- **Data shown**
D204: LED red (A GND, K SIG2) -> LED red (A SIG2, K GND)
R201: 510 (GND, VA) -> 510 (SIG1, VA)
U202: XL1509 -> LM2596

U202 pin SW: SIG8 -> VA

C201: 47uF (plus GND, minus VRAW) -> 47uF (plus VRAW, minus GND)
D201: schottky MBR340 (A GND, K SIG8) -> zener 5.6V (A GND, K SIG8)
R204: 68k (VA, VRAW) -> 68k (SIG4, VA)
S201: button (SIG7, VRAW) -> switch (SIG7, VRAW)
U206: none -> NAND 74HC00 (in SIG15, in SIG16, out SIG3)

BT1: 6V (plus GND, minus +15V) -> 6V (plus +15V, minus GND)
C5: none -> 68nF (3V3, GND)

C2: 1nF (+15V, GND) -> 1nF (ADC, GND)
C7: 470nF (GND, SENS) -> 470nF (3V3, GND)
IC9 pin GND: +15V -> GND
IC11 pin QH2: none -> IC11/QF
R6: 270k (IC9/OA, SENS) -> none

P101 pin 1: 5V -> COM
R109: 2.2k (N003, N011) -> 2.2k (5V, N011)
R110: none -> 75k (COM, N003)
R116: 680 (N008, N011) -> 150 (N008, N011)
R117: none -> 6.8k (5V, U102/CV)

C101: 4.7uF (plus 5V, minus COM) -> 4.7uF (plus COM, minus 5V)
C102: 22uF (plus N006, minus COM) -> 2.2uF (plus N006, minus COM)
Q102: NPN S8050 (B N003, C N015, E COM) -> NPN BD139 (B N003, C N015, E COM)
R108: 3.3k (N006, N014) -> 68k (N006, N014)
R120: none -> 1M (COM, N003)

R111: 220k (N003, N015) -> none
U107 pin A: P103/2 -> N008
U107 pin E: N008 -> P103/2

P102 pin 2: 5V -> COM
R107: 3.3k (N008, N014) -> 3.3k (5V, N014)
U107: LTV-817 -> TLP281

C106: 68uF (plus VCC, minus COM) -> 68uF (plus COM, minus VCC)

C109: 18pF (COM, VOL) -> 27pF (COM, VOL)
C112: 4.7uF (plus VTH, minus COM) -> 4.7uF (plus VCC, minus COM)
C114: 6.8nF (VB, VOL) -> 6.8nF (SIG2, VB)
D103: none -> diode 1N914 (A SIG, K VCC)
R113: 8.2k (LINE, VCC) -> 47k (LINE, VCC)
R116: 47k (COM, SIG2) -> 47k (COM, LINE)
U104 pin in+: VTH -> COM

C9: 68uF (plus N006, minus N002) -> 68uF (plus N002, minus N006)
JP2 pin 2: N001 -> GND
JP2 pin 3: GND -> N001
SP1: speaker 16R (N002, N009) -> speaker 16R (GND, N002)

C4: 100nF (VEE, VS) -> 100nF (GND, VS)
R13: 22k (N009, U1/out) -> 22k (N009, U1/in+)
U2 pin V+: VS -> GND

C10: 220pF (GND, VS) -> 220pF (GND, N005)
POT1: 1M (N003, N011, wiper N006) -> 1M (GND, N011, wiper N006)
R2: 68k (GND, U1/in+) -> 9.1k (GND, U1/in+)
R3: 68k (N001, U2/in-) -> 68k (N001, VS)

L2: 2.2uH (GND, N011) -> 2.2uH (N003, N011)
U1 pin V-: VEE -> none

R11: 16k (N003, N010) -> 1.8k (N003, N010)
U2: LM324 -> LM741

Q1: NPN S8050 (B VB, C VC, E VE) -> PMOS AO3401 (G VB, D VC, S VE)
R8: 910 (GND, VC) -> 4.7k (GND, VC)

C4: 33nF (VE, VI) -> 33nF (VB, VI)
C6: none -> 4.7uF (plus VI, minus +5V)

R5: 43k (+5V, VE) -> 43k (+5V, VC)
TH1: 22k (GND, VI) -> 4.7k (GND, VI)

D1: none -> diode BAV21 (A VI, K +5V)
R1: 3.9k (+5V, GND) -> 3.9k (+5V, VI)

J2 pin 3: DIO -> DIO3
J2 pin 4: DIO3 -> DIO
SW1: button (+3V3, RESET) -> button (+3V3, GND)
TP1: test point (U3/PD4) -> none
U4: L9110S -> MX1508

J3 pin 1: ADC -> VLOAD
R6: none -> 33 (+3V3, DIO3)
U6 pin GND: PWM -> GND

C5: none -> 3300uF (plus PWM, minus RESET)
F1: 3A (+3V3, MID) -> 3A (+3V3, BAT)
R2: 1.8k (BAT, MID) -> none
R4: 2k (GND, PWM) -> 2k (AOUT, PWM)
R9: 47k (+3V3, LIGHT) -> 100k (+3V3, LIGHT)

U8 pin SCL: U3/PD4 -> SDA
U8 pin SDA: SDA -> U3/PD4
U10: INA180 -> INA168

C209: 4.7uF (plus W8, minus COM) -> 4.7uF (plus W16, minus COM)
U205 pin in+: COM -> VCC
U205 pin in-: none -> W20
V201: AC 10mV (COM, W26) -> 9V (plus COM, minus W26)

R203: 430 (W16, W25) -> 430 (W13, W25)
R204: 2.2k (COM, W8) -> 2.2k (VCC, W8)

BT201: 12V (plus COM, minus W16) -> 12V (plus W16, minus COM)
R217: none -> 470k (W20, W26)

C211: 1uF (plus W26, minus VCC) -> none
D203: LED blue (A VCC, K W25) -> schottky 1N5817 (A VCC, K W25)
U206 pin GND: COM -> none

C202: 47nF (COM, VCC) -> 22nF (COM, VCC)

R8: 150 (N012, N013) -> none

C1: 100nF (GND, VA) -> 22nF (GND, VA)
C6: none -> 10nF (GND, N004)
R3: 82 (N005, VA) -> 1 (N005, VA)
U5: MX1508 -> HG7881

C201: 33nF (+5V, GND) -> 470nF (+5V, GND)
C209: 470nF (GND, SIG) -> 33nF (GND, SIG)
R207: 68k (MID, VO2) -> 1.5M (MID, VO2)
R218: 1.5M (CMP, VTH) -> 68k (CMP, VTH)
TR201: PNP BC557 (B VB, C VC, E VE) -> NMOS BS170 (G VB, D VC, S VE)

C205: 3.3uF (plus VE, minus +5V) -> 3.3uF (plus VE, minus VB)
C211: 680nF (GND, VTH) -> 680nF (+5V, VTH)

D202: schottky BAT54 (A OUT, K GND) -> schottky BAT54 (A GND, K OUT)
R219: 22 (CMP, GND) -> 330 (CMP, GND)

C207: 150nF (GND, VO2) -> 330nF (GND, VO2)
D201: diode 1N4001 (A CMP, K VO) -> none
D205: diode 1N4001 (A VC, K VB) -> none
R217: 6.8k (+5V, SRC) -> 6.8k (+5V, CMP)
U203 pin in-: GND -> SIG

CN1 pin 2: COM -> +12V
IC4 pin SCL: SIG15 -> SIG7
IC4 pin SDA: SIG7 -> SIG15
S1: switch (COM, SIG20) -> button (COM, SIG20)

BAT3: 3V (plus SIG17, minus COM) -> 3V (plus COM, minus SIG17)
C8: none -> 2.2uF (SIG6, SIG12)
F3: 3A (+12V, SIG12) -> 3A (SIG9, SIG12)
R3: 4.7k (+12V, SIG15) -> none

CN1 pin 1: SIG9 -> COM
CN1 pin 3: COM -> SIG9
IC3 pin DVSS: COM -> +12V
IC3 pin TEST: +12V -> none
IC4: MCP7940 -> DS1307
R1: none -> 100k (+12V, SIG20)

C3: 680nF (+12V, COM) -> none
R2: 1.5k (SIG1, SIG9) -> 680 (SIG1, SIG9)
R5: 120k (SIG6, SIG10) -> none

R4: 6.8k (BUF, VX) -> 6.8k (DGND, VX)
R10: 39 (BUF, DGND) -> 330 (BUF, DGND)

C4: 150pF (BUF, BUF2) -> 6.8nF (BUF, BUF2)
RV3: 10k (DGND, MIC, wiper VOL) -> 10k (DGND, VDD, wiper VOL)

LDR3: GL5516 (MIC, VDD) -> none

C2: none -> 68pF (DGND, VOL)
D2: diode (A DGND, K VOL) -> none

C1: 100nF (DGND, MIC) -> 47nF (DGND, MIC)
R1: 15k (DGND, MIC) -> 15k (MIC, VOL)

- **Problem description**
The lines to extract from the data above begin with the line containing "U202 pin SW: SIG8 -> VA" and end with the line containing "U206: none ->". Extract them exactly, including both.

- **Task answer**
U202 pin SW: SIG8 -> VA

C201: 47uF (plus GND, minus VRAW) -> 47uF (plus VRAW, minus GND)
D201: schottky MBR340 (A GND, K SIG8) -> zener 5.6V (A GND, K SIG8)
R204: 68k (VA, VRAW) -> 68k (SIG4, VA)
S201: button (SIG7, VRAW) -> switch (SIG7, VRAW)
U206: none -> NAND 74HC00 (in SIG15, in SIG16, out SIG3)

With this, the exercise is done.